Task objective: The full set of lines below has to be duplicated exactly, with no picture kept.

Material provided:

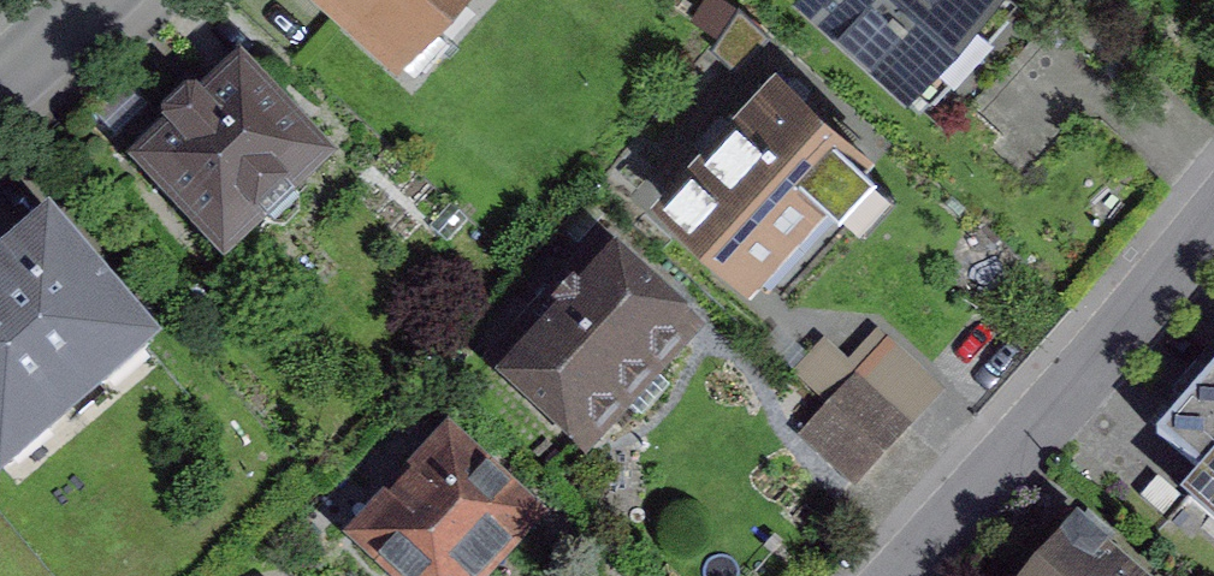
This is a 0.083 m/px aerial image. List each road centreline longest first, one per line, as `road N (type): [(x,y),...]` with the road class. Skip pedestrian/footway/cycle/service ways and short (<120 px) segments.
road 1 (residential): [(909,575),(1213,215)]
road 2 (tertiary): [(95,0),(0,87)]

Answer below:
This is a 0.083 m/px aerial image. List each road centreline longest first, one per line, as `road N (type): [(x,y),...]` with the road class. Skip pedestrian/footway/cycle/service ways and short (<120 px) segments.
road 1 (residential): [(909,575),(1213,215)]
road 2 (tertiary): [(95,0),(0,87)]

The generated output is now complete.